━━━━━ SUPPLIED DATA ━━━━━
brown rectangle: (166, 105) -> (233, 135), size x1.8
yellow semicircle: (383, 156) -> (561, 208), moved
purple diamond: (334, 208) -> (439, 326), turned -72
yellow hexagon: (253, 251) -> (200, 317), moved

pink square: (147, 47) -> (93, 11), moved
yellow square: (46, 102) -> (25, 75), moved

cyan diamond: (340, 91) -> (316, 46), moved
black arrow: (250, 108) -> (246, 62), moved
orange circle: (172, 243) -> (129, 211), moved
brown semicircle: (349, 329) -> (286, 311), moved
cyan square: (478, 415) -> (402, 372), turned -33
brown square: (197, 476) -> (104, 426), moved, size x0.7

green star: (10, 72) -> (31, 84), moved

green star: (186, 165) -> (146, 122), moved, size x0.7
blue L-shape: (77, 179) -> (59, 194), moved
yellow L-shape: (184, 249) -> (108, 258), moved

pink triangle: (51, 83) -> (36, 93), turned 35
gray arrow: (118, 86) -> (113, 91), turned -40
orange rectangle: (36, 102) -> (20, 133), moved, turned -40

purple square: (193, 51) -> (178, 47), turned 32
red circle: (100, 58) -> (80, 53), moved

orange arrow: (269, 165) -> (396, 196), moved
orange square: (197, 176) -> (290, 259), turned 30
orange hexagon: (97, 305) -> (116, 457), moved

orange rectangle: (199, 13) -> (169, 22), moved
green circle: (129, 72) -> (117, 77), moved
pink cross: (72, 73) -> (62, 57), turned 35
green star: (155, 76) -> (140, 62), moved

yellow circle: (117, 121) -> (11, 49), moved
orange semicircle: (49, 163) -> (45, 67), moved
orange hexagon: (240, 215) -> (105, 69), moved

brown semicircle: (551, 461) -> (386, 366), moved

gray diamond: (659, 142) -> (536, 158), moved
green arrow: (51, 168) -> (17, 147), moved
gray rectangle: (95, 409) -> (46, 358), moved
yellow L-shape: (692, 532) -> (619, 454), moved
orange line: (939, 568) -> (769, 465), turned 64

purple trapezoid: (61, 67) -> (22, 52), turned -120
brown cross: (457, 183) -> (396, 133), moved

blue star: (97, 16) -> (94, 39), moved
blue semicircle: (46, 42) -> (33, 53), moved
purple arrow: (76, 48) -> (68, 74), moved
━━━━━
■ **EXERCISE DESCRIPTION**
Your answer must be the full set of entries, copied exactly.

■ **REPLY TO THE TASK**
brown rectangle: (166, 105) -> (233, 135), size x1.8
yellow semicircle: (383, 156) -> (561, 208), moved
purple diamond: (334, 208) -> (439, 326), turned -72
yellow hexagon: (253, 251) -> (200, 317), moved

pink square: (147, 47) -> (93, 11), moved
yellow square: (46, 102) -> (25, 75), moved

cyan diamond: (340, 91) -> (316, 46), moved
black arrow: (250, 108) -> (246, 62), moved
orange circle: (172, 243) -> (129, 211), moved
brown semicircle: (349, 329) -> (286, 311), moved
cyan square: (478, 415) -> (402, 372), turned -33
brown square: (197, 476) -> (104, 426), moved, size x0.7

green star: (10, 72) -> (31, 84), moved

green star: (186, 165) -> (146, 122), moved, size x0.7
blue L-shape: (77, 179) -> (59, 194), moved
yellow L-shape: (184, 249) -> (108, 258), moved

pink triangle: (51, 83) -> (36, 93), turned 35
gray arrow: (118, 86) -> (113, 91), turned -40
orange rectangle: (36, 102) -> (20, 133), moved, turned -40

purple square: (193, 51) -> (178, 47), turned 32
red circle: (100, 58) -> (80, 53), moved

orange arrow: (269, 165) -> (396, 196), moved
orange square: (197, 176) -> (290, 259), turned 30
orange hexagon: (97, 305) -> (116, 457), moved

orange rectangle: (199, 13) -> (169, 22), moved
green circle: (129, 72) -> (117, 77), moved
pink cross: (72, 73) -> (62, 57), turned 35
green star: (155, 76) -> (140, 62), moved

yellow circle: (117, 121) -> (11, 49), moved
orange semicircle: (49, 163) -> (45, 67), moved
orange hexagon: (240, 215) -> (105, 69), moved

brown semicircle: (551, 461) -> (386, 366), moved

gray diamond: (659, 142) -> (536, 158), moved
green arrow: (51, 168) -> (17, 147), moved
gray rectangle: (95, 409) -> (46, 358), moved
yellow L-shape: (692, 532) -> (619, 454), moved
orange line: (939, 568) -> (769, 465), turned 64

purple trapezoid: (61, 67) -> (22, 52), turned -120
brown cross: (457, 183) -> (396, 133), moved

blue star: (97, 16) -> (94, 39), moved
blue semicircle: (46, 42) -> (33, 53), moved
purple arrow: (76, 48) -> (68, 74), moved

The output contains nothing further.